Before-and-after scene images
+++
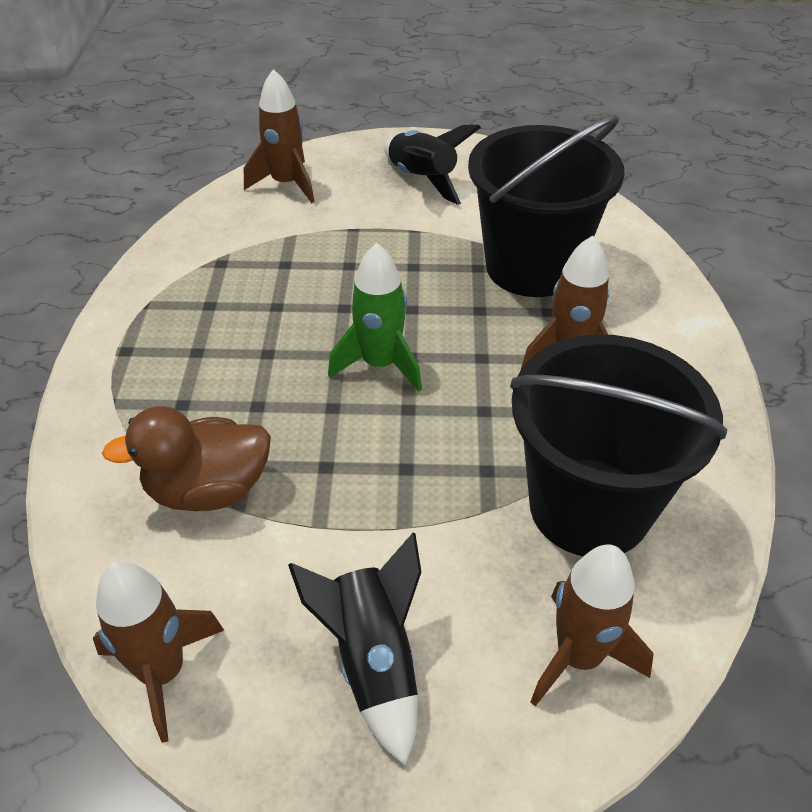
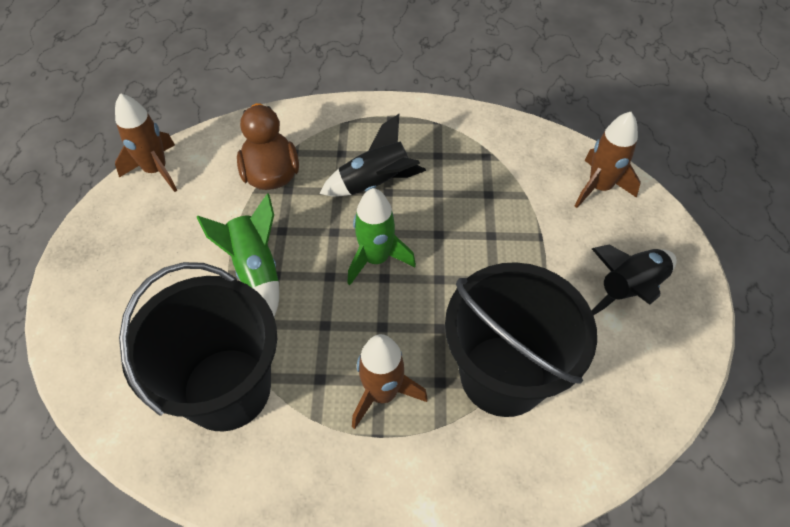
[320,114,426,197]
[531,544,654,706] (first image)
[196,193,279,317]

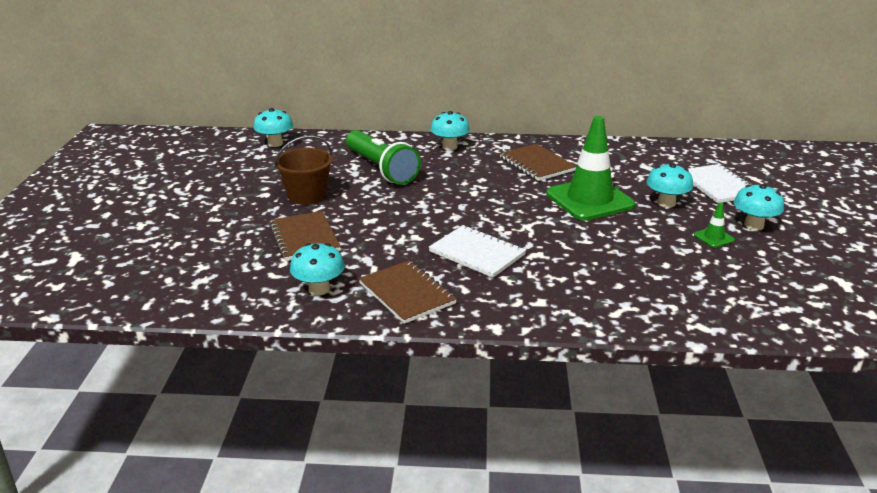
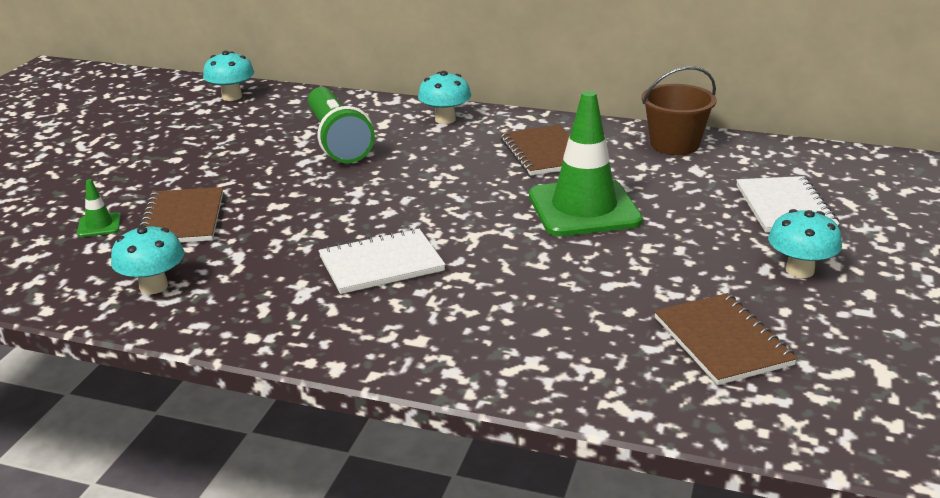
[642,66,717,155]
[654,293,797,385]
[318,228,446,294]
[646,163,693,208] (first image)
[77,179,121,237]

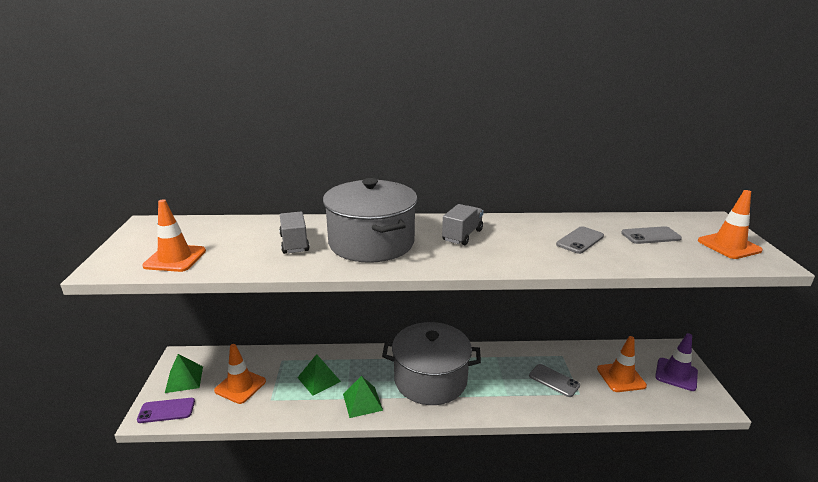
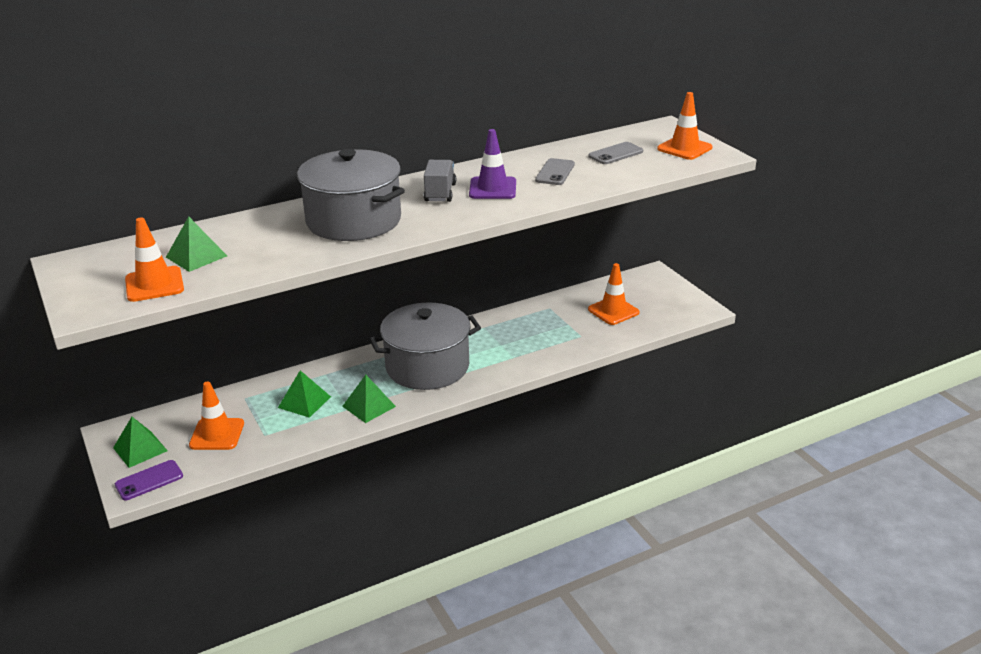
[279,211,310,254] (first image)
[529,364,580,397] (first image)
[469,129,516,199]
[166,216,227,272]

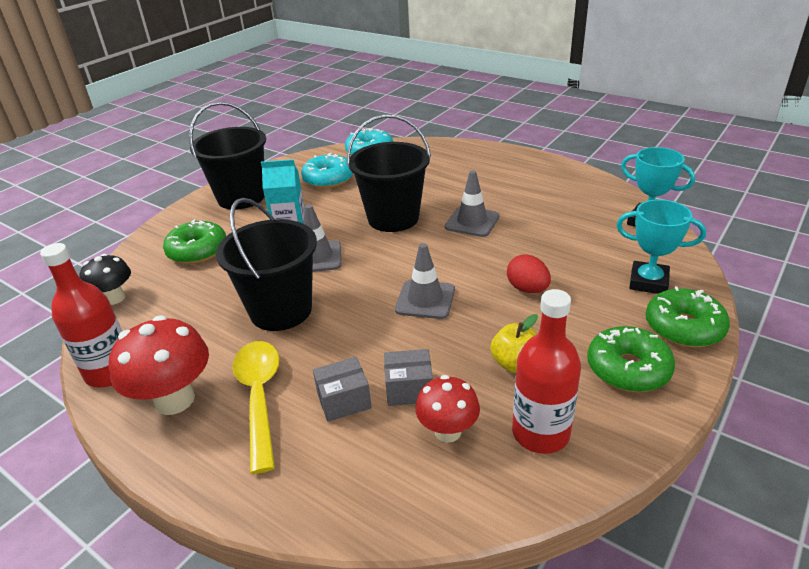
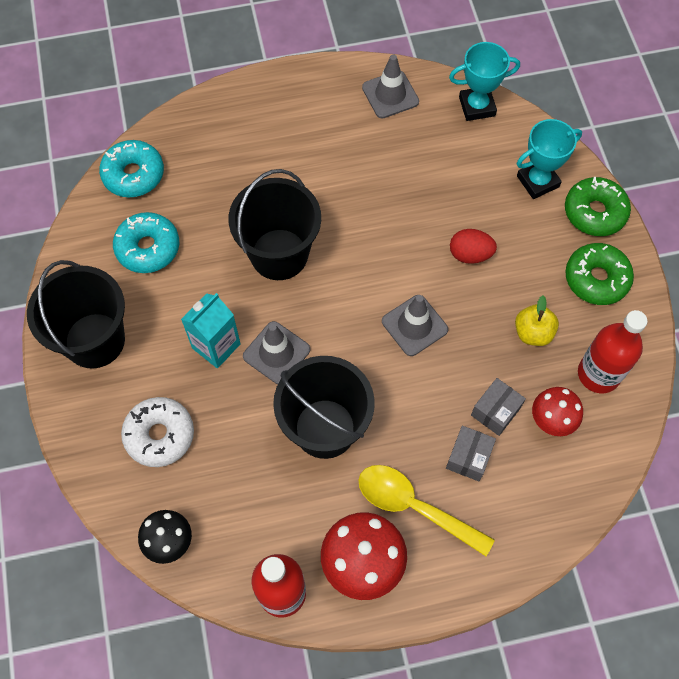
[121,397,194,467]
[362,55,419,118]

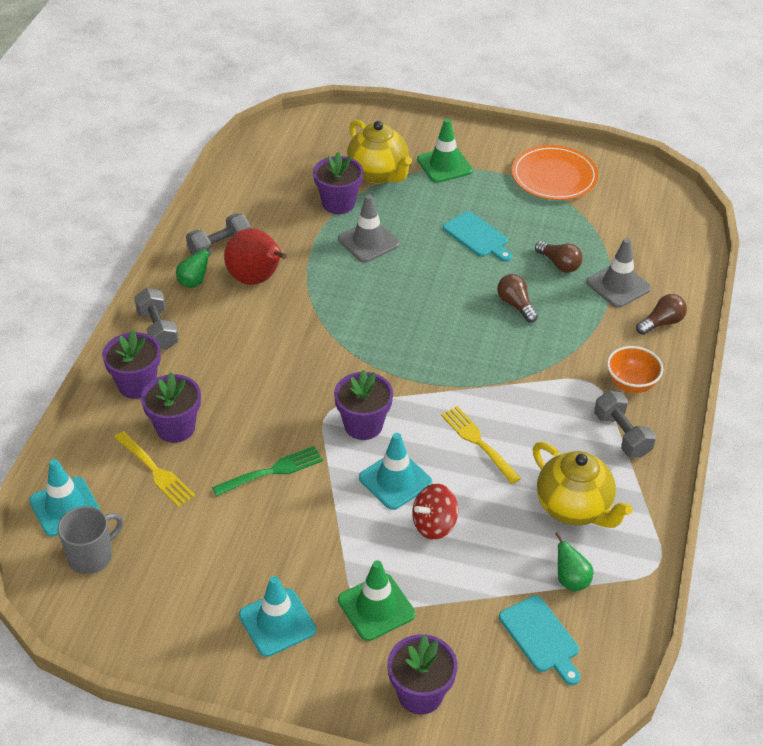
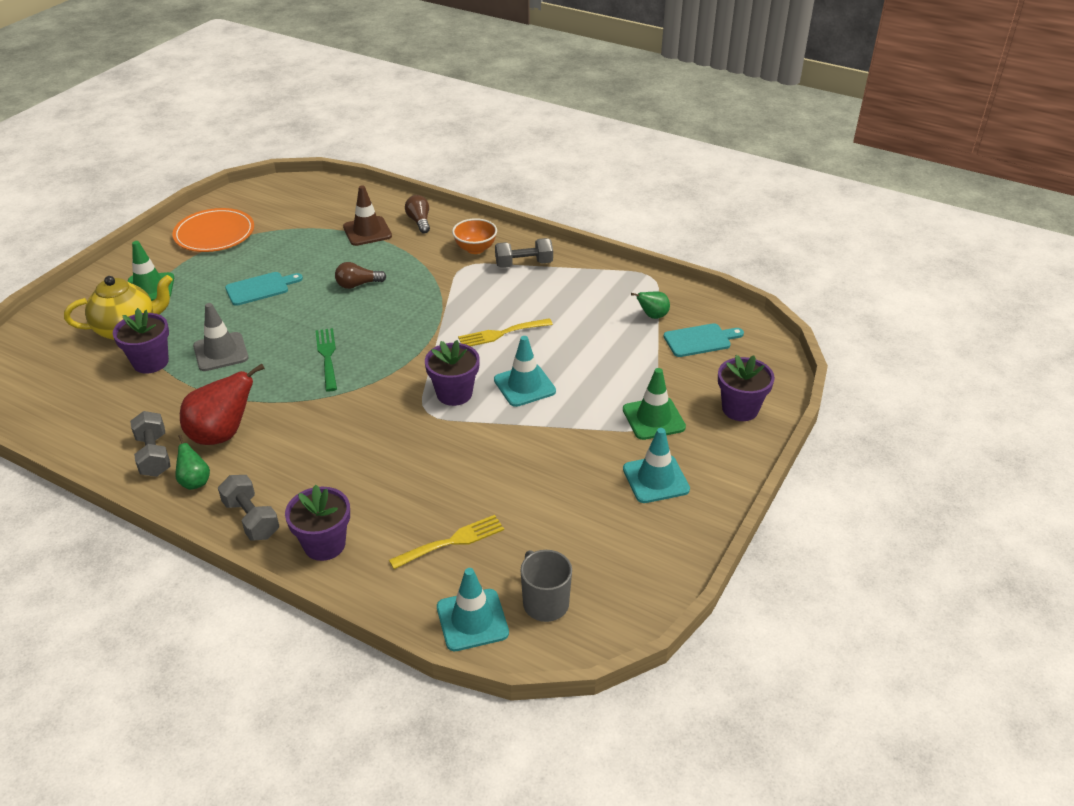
[218,475,279,541]
[141,373,201,443] (first image)
[315,328,337,391]
[412,483,458,540] (first image)
[533,442,633,528] (first image)
[535,241,583,273] (first image)
[343,185,392,246]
+++
Exercise requirements>
All the lines above should be reproduced exactly, and none of the pictures.

Output of the exercise>
[320,114,426,197]
[531,544,654,706] (first image)
[196,193,279,317]

[642,66,717,155]
[654,293,797,385]
[318,228,446,294]
[646,163,693,208] (first image)
[77,179,121,237]

[279,211,310,254] (first image)
[529,364,580,397] (first image)
[469,129,516,199]
[166,216,227,272]

[121,397,194,467]
[362,55,419,118]

[218,475,279,541]
[141,373,201,443] (first image)
[315,328,337,391]
[412,483,458,540] (first image)
[533,442,633,528] (first image)
[535,241,583,273] (first image)
[343,185,392,246]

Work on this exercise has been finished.